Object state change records
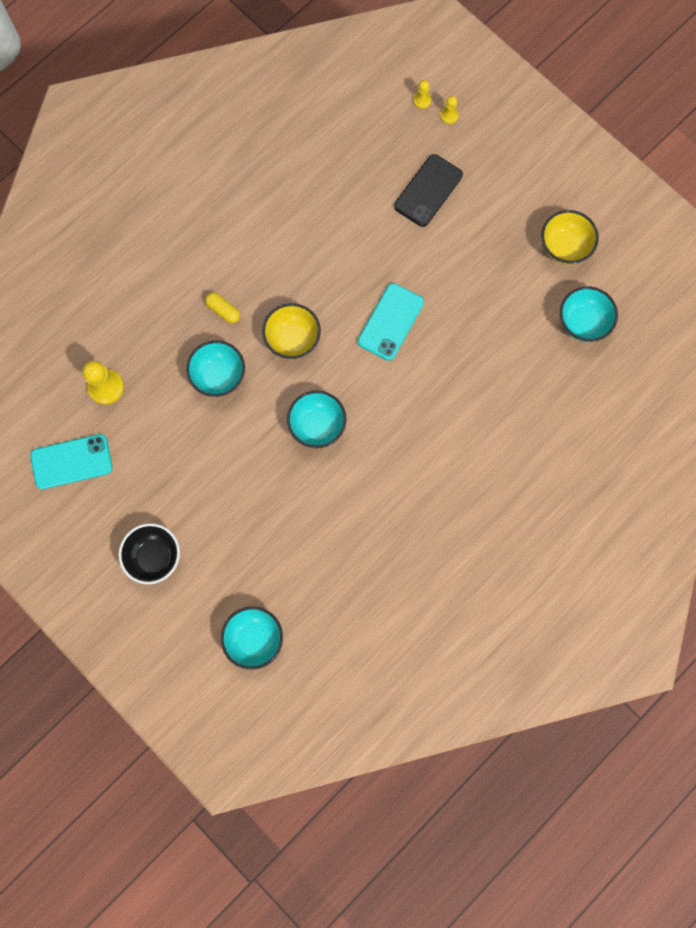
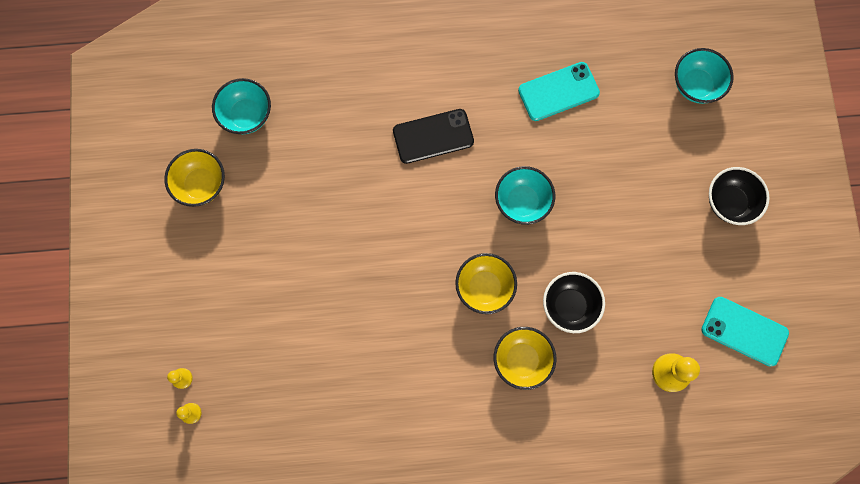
camera: 140 degrees left, 0 degrees up
(218, 376) = (569, 306): turquoise bowl -> black bowl
(223, 310) = (522, 360): yellow capsule -> yellow bowl
(390, 322) = (393, 237): turquoise phone -> turquoise phone (558, 92)
(428, 190) = (262, 324): black phone -> black phone (433, 136)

## YOUR INSTRUCTIONS
Could the entries above be written out word for word, with no pictures?

## TASK RESULT
camera: 140 degrees left, 0 degrees up
(218, 376) = (569, 306): turquoise bowl -> black bowl
(223, 310) = (522, 360): yellow capsule -> yellow bowl
(390, 322) = (393, 237): turquoise phone -> turquoise phone (558, 92)
(428, 190) = (262, 324): black phone -> black phone (433, 136)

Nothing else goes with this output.